▶ TO DO: Starting at the line that holds "none -> white 1x2 brick [443,380,534,470]", quote every line through the end of the records, both boundary lines included. Omit the pictures.

Top of INFORMATION

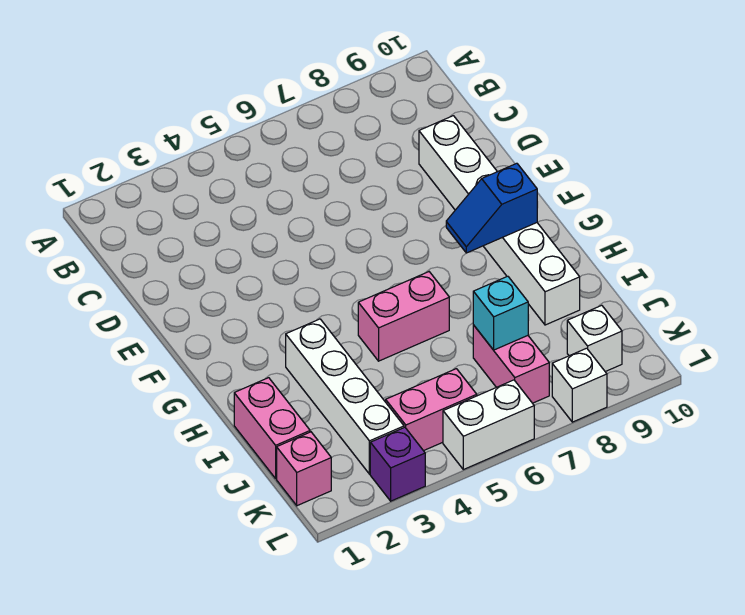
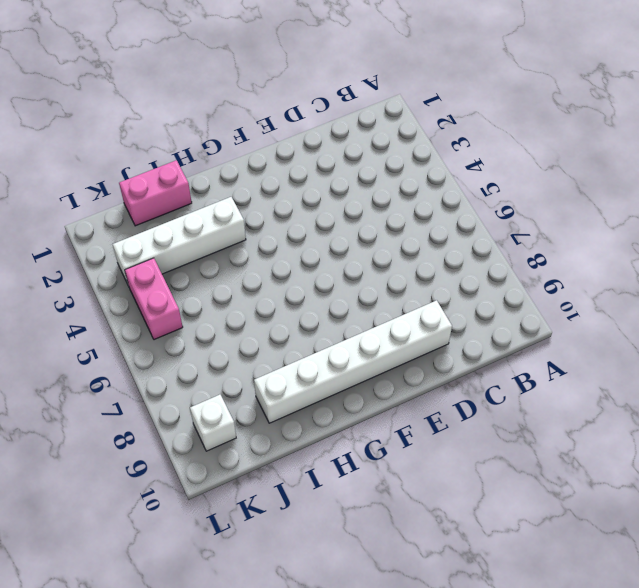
none -> pink 1x2 brick [358,272,449,361]
none -> pink 1x2 brick [473,325,549,403]
none -> pink 1x1 brick [277,432,331,506]

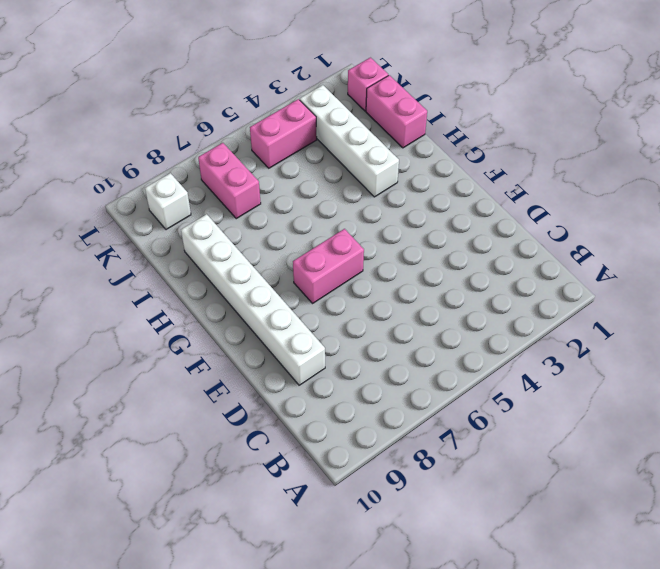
pink 1x2 brick [293,229,364,303] -> pink 1x2 brick moved to [358,272,449,361]
none -> purple 1x1 brick [370,427,425,501]
none -> white 1x2 brick [443,380,534,470]
none -> white 1x1 brick [552,348,607,422]

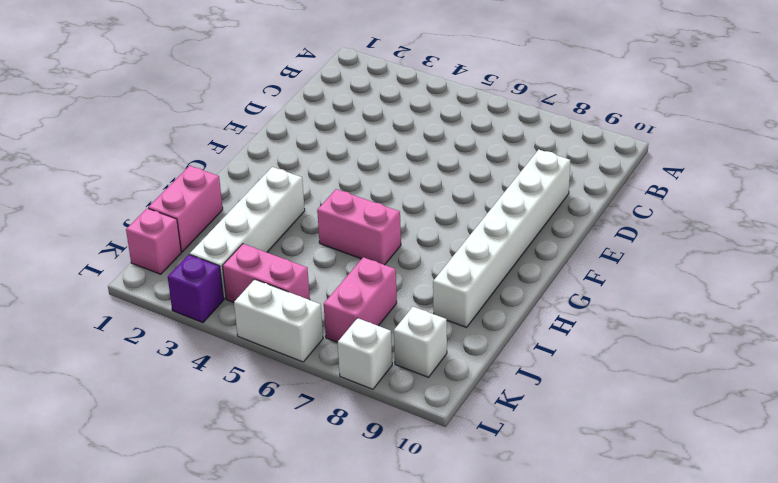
none -> blue 1x2 slope [446,163,537,253]
none -> cyan 1x1 brick [473,276,528,350]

Bottom of INFORMATION

▶ EXERCISE SOLUTION:
none -> white 1x2 brick [443,380,534,470]
none -> white 1x1 brick [552,348,607,422]

none -> blue 1x2 slope [446,163,537,253]
none -> cyan 1x1 brick [473,276,528,350]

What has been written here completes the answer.